_Exercise_
Excluding all pictures, please output the listing exactly.

- Opening Delimiter -

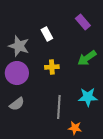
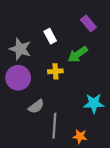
green arrow: (87, 58) -> (78, 54), moved
gray semicircle: (17, 104) -> (36, 106), moved
gray line: (59, 107) -> (54, 126), moved

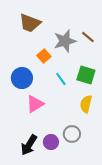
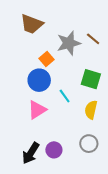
blue circle: (22, 78) -> (39, 80), moved
cyan line: (61, 79) -> (65, 96), moved
gray circle: (72, 134) -> (89, 144), moved

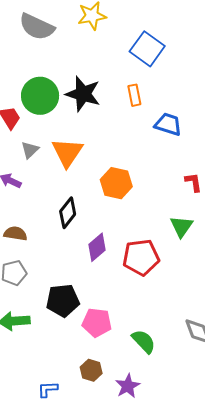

- Closing Delimiter -

_Solution to the exercise_
green arrow: (87, 58) -> (78, 54), moved
gray semicircle: (17, 104) -> (36, 106), moved
gray line: (59, 107) -> (54, 126), moved

blue circle: (22, 78) -> (39, 80), moved
cyan line: (61, 79) -> (65, 96), moved
gray circle: (72, 134) -> (89, 144), moved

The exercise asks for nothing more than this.